ABOUT THIS EXERCISE — Your answer must be every line of the data below that holds the string "plus", copied exactly.

SUPPLIED ENTRIES —
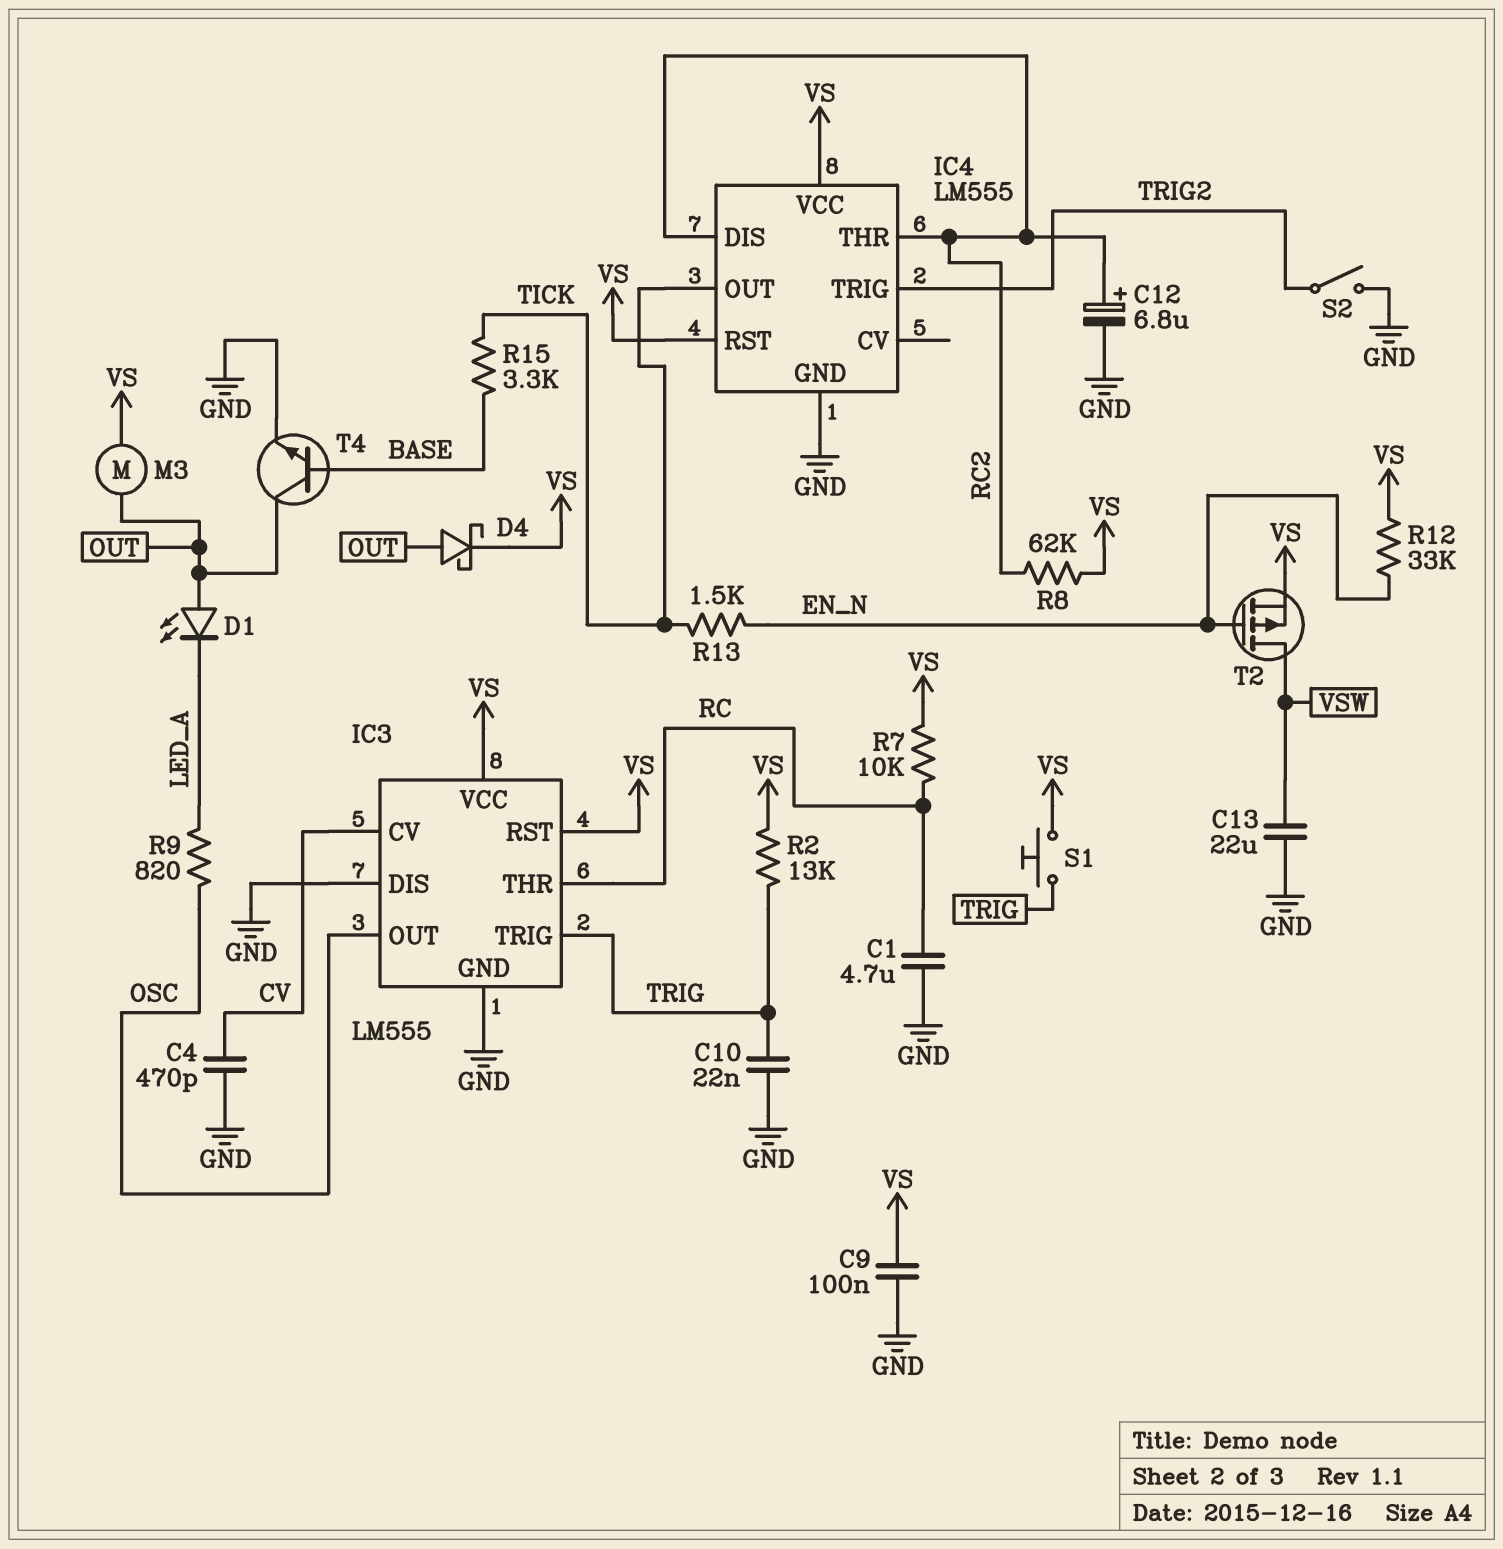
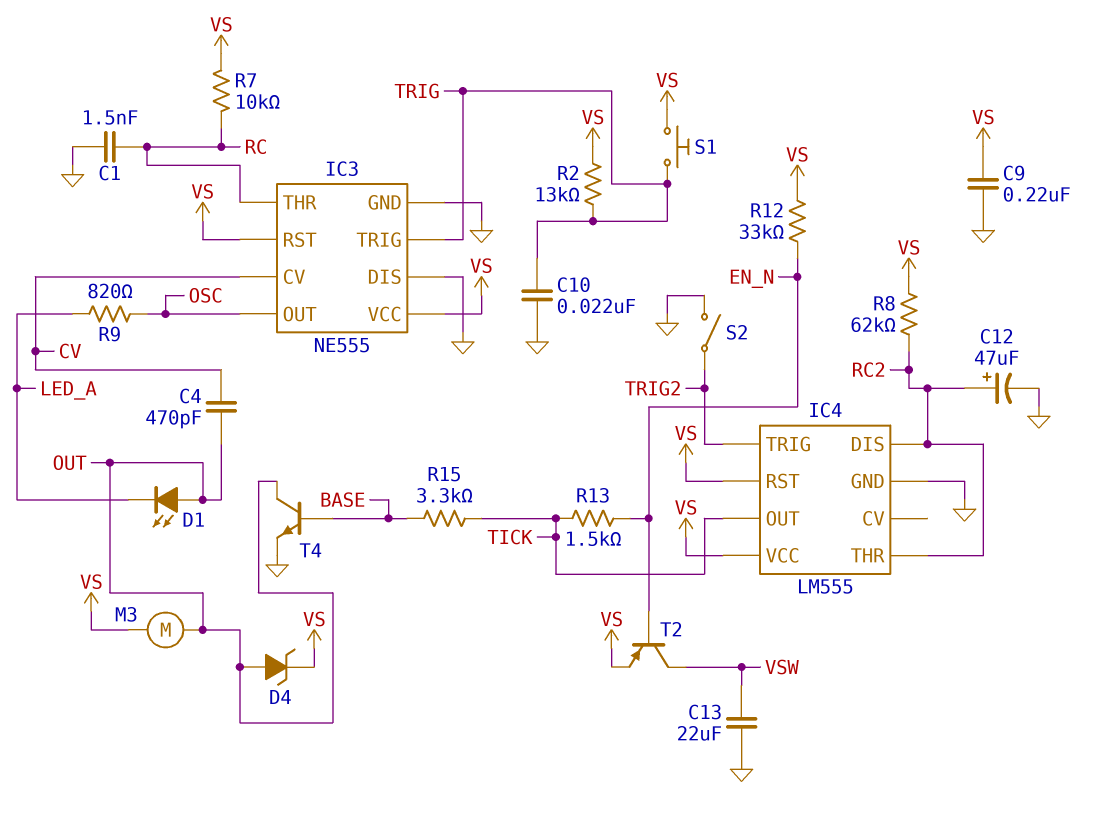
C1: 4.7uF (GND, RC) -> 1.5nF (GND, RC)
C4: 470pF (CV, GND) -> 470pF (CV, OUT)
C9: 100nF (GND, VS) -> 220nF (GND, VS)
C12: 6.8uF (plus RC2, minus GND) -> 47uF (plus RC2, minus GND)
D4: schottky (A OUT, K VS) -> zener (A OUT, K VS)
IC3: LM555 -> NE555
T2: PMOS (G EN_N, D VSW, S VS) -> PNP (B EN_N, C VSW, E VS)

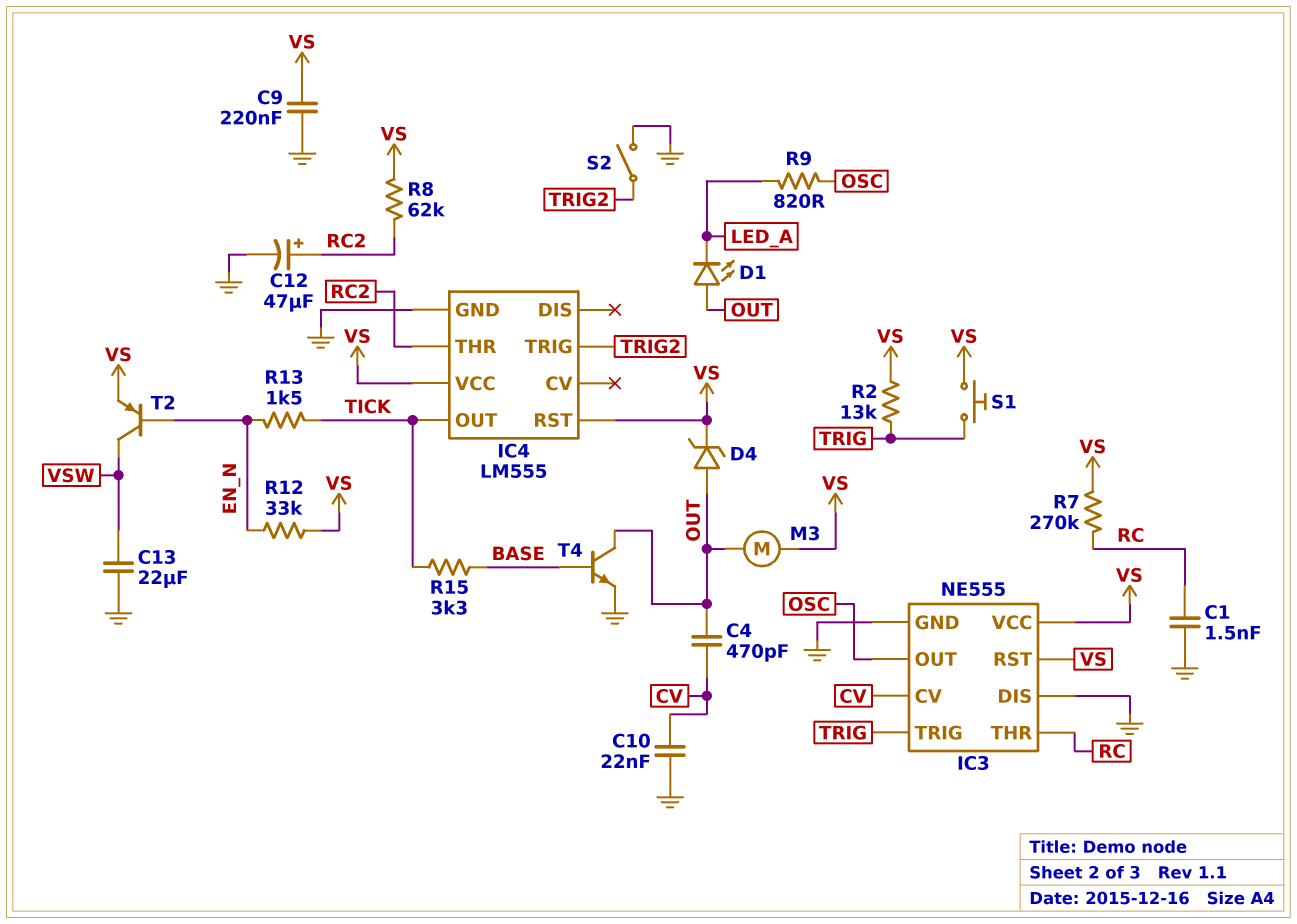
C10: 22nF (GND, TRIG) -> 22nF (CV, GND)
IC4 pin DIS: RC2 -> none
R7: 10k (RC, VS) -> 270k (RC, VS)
...
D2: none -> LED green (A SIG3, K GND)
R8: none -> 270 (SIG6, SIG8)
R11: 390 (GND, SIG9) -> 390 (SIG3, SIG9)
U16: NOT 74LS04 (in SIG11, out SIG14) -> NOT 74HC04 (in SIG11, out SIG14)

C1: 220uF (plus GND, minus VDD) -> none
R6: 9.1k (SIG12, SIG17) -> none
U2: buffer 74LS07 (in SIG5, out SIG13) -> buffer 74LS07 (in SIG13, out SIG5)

EXERCISE RESPONSE —
C12: 6.8uF (plus RC2, minus GND) -> 47uF (plus RC2, minus GND)
C1: 220uF (plus GND, minus VDD) -> none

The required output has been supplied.